BEGIN TASK MATERIAL
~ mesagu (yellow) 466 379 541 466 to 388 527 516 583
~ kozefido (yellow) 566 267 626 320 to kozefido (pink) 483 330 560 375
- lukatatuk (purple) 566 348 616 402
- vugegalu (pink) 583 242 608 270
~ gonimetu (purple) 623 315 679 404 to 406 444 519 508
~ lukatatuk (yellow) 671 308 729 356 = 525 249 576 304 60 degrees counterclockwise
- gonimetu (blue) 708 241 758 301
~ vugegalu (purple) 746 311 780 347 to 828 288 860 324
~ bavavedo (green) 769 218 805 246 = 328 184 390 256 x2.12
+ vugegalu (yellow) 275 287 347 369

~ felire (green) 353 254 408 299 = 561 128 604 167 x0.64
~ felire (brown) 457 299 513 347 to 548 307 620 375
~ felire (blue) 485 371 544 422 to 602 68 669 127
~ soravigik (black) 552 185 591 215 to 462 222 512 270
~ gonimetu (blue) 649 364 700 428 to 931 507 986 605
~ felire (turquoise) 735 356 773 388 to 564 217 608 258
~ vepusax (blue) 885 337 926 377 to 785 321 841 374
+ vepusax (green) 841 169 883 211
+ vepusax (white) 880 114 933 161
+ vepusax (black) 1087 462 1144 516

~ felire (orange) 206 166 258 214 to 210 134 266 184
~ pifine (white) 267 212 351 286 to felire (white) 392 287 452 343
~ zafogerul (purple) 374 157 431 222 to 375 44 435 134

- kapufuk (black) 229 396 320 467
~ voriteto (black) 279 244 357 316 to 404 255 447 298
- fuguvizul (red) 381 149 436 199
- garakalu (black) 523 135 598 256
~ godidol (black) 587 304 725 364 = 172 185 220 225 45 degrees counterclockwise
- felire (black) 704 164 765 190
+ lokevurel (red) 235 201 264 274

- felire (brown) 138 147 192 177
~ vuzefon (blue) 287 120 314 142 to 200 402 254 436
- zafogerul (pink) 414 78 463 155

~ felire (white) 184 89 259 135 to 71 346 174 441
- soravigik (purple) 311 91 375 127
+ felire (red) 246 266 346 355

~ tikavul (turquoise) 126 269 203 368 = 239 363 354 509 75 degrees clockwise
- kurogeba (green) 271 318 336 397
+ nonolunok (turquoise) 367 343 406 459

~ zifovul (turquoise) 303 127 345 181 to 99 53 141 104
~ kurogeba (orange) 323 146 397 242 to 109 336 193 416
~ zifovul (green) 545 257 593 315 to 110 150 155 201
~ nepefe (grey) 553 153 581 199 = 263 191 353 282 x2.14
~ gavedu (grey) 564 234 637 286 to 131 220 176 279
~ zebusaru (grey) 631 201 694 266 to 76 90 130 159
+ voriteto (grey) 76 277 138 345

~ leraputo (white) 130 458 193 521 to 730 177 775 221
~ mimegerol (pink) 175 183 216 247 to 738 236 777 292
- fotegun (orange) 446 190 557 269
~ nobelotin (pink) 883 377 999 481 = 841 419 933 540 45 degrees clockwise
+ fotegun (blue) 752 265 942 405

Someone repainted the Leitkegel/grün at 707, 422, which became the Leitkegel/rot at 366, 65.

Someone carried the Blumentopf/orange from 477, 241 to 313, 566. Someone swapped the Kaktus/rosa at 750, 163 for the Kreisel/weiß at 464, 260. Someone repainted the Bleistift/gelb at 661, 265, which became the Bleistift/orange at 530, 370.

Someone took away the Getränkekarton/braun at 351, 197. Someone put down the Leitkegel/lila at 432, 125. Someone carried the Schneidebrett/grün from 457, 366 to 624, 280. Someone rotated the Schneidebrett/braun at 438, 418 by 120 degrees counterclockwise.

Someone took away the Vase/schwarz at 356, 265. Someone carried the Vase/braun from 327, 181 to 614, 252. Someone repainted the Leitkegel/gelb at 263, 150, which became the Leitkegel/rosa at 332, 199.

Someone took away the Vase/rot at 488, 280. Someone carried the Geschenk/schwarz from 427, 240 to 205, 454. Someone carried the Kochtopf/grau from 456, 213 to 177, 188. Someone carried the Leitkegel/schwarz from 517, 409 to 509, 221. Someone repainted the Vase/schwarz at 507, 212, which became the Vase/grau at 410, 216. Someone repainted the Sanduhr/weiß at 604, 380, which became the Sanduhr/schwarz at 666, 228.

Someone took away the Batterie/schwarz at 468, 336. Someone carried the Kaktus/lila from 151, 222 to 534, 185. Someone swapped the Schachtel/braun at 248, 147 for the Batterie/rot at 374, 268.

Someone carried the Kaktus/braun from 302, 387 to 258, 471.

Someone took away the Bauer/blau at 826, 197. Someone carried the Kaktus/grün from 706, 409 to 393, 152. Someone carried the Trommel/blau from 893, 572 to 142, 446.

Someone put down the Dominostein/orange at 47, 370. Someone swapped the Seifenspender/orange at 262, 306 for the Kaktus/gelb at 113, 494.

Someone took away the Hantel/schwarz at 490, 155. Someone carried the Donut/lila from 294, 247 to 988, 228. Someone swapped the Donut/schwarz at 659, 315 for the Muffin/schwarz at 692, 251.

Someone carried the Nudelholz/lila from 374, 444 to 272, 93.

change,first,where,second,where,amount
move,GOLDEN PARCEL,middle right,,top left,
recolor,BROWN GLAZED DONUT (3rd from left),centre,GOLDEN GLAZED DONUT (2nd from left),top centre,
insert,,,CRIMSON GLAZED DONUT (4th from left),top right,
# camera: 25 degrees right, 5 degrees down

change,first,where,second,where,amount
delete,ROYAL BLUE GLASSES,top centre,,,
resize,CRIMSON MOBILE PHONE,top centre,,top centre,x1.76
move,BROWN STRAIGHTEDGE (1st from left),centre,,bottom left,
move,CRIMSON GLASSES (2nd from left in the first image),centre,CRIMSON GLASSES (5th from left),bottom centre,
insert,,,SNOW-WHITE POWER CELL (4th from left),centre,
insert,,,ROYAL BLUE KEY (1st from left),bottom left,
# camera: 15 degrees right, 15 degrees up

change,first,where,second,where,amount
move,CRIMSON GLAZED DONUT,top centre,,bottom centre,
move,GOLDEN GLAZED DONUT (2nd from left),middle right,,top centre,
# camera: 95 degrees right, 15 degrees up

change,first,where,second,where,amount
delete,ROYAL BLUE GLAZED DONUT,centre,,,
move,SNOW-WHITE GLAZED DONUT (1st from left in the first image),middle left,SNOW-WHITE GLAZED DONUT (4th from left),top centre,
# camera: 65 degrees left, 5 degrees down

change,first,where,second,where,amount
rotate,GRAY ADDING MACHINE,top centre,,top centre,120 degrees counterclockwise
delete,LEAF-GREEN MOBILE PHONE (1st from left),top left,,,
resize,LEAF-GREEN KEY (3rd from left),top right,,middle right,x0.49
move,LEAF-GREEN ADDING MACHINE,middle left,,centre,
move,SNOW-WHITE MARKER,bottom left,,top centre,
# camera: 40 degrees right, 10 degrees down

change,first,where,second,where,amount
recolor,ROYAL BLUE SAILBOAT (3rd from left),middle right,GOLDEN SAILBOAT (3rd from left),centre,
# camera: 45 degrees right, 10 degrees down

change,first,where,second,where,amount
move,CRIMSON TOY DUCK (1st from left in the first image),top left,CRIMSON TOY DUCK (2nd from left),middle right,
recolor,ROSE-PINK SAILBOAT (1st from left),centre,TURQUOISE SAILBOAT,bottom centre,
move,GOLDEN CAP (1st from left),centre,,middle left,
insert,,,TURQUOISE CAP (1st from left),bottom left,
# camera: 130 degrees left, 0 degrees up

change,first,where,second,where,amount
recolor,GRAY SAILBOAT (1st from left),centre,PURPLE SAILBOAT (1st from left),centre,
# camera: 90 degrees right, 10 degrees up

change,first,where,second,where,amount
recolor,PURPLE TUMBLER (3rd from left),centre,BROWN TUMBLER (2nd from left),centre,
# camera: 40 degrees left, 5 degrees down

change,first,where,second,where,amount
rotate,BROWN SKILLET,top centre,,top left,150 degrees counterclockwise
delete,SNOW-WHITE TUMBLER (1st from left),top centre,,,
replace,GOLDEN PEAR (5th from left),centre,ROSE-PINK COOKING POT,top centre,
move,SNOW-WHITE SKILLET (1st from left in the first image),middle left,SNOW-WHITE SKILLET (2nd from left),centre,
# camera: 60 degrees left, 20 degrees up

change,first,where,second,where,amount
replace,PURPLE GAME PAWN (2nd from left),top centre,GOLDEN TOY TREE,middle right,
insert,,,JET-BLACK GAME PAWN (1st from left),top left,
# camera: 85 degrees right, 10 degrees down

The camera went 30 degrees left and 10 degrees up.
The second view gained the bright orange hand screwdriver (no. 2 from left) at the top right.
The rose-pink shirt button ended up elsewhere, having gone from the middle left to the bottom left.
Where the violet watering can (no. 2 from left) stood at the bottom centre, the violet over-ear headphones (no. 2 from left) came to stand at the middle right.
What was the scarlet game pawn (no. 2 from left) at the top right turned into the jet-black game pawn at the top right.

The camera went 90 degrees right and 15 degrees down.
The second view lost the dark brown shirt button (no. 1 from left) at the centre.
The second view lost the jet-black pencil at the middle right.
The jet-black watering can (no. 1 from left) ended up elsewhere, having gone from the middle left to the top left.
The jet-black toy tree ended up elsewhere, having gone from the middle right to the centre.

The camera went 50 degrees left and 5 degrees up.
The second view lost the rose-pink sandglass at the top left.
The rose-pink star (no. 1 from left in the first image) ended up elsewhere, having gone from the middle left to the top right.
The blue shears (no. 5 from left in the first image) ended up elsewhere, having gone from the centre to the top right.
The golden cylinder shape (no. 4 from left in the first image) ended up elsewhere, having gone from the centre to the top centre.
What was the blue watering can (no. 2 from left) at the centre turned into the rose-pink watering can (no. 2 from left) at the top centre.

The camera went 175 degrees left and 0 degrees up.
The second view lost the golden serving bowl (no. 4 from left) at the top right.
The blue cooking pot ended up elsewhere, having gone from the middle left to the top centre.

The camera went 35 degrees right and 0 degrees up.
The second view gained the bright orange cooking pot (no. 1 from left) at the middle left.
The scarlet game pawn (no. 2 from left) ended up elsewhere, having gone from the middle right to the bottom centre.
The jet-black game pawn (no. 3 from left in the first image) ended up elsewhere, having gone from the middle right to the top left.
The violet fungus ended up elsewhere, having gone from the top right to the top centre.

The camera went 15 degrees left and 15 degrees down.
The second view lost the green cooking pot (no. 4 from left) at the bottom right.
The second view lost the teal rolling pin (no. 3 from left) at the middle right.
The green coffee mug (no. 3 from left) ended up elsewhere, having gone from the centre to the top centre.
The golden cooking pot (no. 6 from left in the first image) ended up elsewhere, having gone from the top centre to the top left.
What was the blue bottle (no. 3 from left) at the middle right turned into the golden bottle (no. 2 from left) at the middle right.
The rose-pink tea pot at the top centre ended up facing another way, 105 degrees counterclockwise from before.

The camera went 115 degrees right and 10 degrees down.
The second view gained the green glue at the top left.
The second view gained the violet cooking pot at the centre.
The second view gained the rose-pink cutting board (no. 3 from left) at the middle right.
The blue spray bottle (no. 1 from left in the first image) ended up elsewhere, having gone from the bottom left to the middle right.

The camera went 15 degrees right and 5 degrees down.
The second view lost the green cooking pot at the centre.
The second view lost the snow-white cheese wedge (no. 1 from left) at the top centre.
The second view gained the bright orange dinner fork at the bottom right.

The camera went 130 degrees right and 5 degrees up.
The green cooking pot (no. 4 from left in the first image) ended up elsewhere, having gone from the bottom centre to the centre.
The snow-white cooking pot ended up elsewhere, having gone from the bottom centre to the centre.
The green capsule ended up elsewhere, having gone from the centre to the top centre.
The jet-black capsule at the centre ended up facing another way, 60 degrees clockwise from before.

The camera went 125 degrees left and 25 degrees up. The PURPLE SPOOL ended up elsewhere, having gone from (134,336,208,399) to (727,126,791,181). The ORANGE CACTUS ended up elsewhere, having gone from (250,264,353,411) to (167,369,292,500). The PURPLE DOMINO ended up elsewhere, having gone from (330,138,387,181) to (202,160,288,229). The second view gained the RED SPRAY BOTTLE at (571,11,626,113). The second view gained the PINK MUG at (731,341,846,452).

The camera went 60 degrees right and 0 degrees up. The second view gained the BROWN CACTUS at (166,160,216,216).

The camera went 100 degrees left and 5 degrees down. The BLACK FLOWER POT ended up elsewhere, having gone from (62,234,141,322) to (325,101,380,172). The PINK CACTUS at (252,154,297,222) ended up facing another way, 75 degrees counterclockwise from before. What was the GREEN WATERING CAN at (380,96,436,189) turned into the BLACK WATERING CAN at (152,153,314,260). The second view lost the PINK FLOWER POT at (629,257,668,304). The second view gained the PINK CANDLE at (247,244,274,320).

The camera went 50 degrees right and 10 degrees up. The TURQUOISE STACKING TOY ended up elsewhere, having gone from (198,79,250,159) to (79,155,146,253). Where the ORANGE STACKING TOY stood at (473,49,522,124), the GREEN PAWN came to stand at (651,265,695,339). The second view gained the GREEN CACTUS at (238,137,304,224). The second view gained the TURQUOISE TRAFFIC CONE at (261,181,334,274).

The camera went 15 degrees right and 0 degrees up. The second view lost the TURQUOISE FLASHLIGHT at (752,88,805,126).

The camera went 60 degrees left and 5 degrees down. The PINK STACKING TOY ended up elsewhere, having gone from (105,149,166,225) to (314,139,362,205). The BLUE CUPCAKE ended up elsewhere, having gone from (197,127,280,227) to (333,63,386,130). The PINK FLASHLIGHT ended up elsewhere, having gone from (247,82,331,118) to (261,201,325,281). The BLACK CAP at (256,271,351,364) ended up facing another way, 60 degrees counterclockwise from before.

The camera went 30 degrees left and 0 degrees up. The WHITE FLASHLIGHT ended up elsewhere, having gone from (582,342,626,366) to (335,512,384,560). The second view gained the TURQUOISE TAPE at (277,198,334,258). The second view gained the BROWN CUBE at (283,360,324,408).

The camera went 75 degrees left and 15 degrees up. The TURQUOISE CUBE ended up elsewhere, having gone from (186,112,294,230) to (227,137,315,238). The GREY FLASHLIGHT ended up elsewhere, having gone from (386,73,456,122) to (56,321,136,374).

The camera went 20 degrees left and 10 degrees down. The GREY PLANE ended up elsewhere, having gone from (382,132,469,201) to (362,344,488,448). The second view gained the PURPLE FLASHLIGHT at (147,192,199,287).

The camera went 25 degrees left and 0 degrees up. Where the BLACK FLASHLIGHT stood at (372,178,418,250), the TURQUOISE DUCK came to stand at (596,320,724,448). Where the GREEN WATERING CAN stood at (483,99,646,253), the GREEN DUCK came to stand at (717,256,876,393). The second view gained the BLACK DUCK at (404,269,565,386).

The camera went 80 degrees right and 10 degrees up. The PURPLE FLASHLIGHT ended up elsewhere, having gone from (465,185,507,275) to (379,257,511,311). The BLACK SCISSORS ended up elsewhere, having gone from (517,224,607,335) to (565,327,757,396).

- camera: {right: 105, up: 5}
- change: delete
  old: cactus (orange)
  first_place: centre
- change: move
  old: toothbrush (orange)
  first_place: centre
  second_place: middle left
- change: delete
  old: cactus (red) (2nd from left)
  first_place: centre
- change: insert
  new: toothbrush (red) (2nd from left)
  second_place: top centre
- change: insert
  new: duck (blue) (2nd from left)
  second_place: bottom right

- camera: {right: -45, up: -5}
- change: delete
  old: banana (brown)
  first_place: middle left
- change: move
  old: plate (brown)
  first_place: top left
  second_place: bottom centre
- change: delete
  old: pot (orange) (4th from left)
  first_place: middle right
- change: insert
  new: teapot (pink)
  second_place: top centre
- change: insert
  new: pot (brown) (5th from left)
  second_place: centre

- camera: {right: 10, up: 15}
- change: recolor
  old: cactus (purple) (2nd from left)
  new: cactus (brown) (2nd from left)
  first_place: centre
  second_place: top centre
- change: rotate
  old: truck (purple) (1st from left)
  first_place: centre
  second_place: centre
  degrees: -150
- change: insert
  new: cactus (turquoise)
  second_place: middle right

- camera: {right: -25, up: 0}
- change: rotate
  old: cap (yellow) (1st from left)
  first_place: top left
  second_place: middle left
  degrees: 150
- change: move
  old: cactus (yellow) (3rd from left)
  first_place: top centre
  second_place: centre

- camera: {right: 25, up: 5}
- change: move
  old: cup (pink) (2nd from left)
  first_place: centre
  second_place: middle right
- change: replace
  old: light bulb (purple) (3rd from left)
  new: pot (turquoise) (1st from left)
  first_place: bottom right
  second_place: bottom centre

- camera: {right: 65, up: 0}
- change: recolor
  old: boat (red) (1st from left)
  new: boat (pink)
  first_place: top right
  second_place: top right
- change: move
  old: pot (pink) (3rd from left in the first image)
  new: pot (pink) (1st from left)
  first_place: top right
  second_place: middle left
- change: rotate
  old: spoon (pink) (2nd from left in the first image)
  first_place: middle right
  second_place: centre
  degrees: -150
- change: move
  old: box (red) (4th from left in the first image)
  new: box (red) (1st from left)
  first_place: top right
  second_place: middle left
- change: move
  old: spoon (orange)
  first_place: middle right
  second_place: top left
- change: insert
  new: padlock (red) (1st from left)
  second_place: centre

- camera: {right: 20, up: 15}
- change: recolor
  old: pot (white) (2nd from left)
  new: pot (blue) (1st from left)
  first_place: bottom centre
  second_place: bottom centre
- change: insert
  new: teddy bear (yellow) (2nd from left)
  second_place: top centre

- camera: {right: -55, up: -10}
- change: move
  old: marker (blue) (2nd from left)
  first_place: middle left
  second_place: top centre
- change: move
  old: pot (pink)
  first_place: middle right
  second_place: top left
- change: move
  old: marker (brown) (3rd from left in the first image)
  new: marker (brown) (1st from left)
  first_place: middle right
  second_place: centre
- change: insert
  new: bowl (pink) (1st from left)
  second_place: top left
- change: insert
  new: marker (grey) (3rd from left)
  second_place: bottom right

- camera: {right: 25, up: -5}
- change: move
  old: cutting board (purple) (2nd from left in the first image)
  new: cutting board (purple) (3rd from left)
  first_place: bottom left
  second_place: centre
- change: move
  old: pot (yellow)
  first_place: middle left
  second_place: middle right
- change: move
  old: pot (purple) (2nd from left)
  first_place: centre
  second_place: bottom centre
END TASK MATERIAL
**EXERCISE OBJECTIVE**
Copy out the lines of the records above in which the string "lukatatuk" appears.

**RESPONSE AREA**
- lukatatuk (purple) 566 348 616 402
~ lukatatuk (yellow) 671 308 729 356 = 525 249 576 304 60 degrees counterclockwise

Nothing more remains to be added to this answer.